* AIM OF THE EXERCISE
Starting at the line with "(505, 189) = (449, 268): brown" and going on through the line with "(543, 329) = (419, 263): white", reproduce each line in the records below exactly and nothing more.

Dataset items

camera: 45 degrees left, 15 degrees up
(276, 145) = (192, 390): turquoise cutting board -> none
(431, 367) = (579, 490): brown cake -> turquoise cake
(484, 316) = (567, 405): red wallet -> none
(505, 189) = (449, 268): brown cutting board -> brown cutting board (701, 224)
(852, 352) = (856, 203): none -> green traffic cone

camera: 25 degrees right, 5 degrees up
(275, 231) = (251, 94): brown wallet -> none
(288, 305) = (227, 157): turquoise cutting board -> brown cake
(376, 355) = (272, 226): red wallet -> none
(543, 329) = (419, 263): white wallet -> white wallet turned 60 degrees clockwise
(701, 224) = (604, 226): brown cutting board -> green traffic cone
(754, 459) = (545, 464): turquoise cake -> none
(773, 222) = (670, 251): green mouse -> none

==

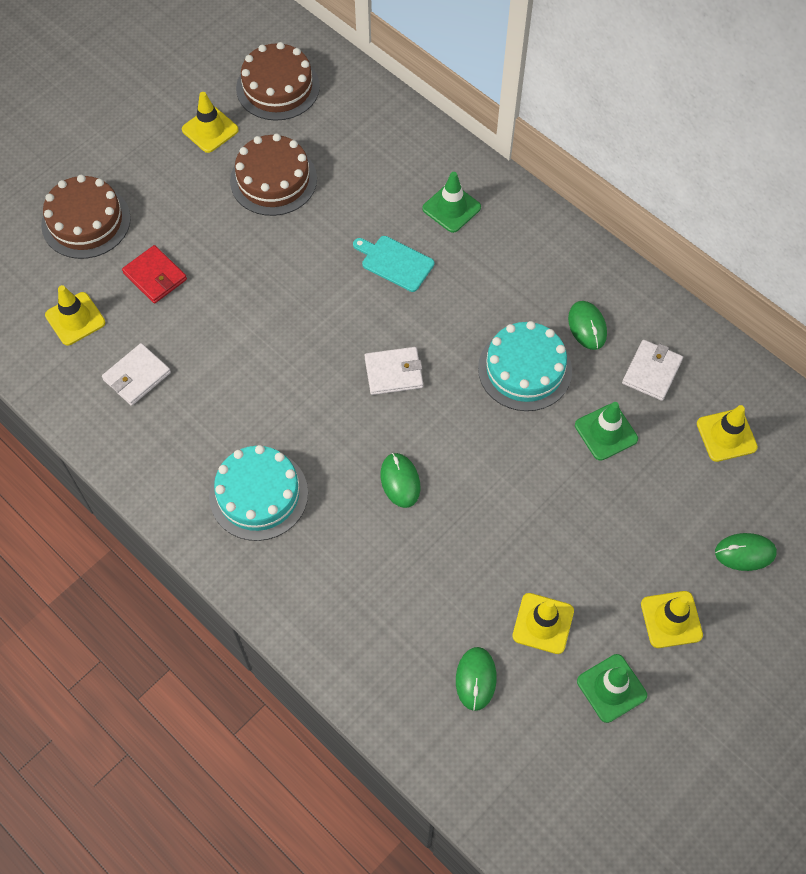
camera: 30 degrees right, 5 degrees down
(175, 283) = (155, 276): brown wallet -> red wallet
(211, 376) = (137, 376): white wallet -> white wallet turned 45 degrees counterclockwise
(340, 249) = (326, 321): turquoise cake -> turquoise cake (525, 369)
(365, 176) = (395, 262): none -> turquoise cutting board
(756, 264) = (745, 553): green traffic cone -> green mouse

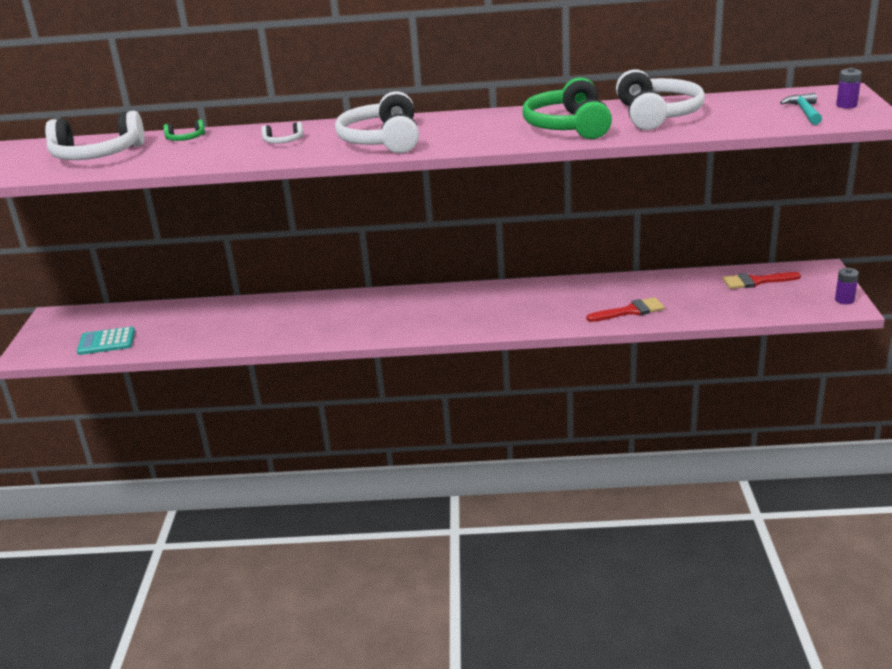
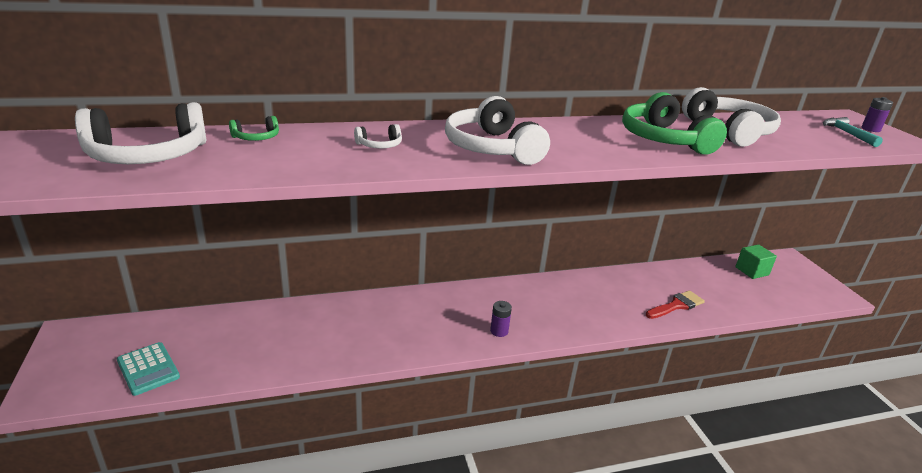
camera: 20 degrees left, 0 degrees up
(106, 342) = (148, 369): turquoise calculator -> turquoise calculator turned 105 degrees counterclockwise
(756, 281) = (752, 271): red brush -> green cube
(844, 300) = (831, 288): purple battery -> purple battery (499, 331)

...

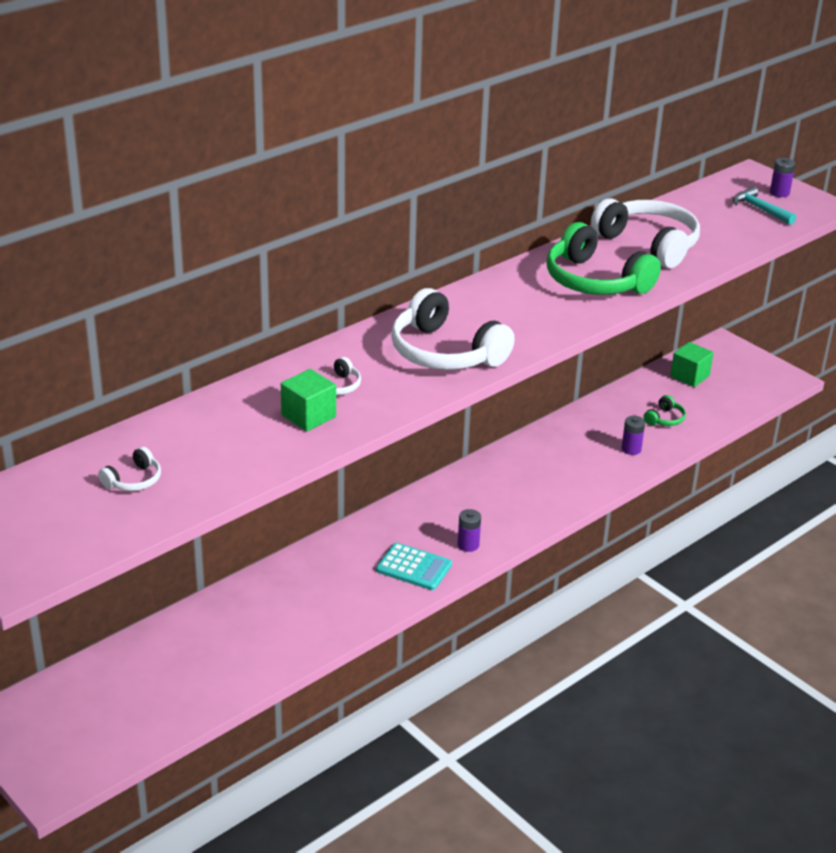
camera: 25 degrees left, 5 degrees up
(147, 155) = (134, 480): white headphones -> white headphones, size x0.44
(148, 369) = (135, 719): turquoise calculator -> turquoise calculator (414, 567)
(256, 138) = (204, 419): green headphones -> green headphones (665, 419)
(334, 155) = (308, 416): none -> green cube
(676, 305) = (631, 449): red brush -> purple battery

* EXPECTED OUTPUT
(505, 189) = (449, 268): brown cutting board -> brown cutting board (701, 224)
(852, 352) = (856, 203): none -> green traffic cone

camera: 25 degrees right, 5 degrees up
(275, 231) = (251, 94): brown wallet -> none
(288, 305) = (227, 157): turquoise cutting board -> brown cake
(376, 355) = (272, 226): red wallet -> none
(543, 329) = (419, 263): white wallet -> white wallet turned 60 degrees clockwise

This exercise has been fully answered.